### HOW TO COMPLETE THIS TASK
Write out exactly the lines from the one containing "brown 1x2 brick [164,151,205,221]" through the last line of the records below, and no others.

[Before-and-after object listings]
Segment Open
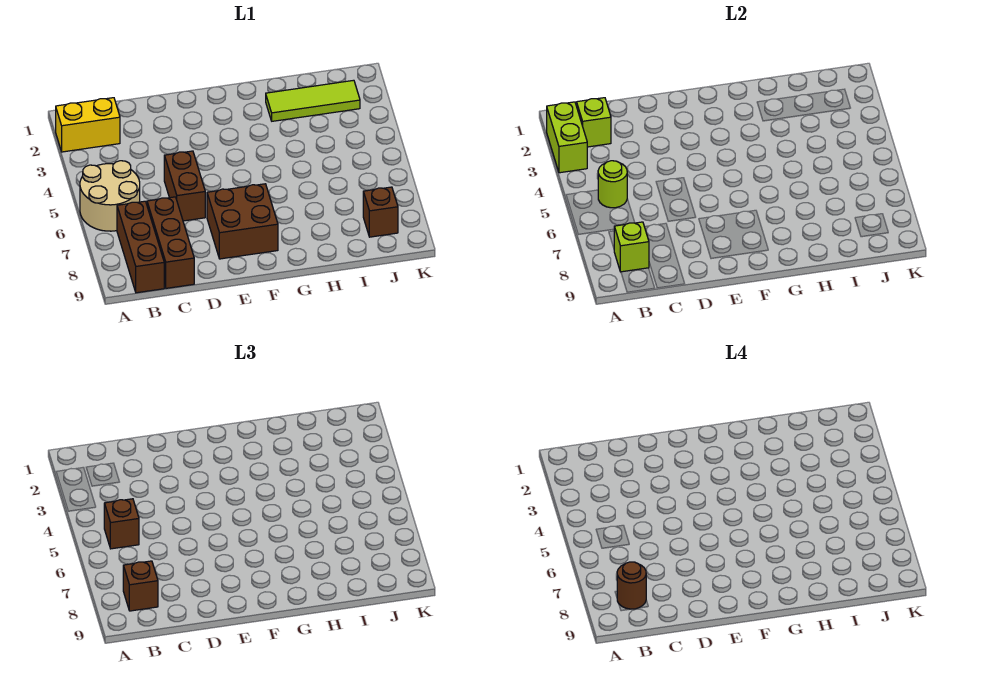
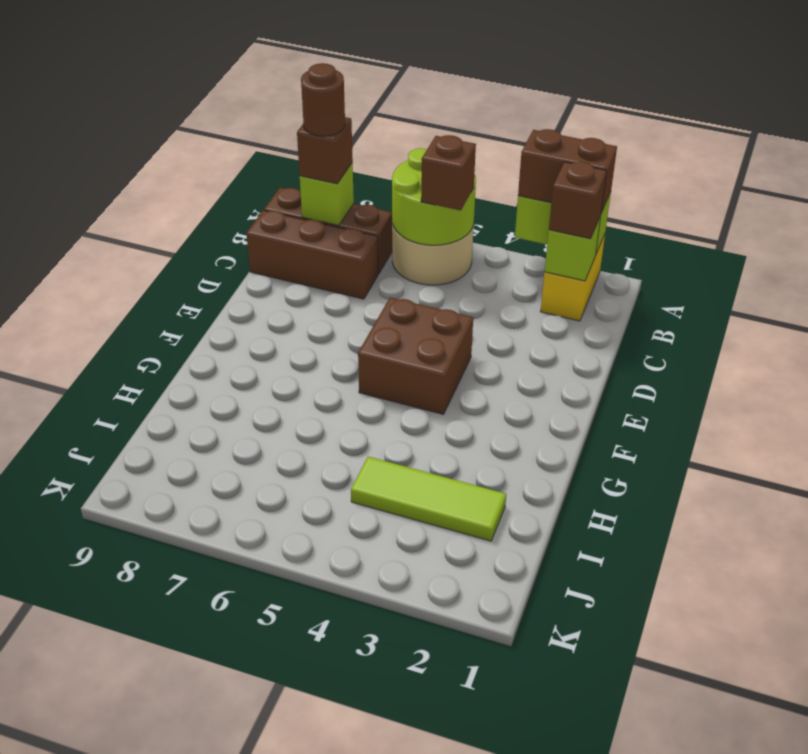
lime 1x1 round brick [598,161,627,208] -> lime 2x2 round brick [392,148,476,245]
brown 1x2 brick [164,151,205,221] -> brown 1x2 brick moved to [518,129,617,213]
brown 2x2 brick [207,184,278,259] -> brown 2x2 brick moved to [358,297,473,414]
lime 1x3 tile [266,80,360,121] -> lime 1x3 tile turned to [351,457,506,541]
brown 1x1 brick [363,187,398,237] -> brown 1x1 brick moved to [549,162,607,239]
Segment Closed
### OUTPUT OF THE TASK
brown 1x2 brick [164,151,205,221] -> brown 1x2 brick moved to [518,129,617,213]
brown 2x2 brick [207,184,278,259] -> brown 2x2 brick moved to [358,297,473,414]
lime 1x3 tile [266,80,360,121] -> lime 1x3 tile turned to [351,457,506,541]
brown 1x1 brick [363,187,398,237] -> brown 1x1 brick moved to [549,162,607,239]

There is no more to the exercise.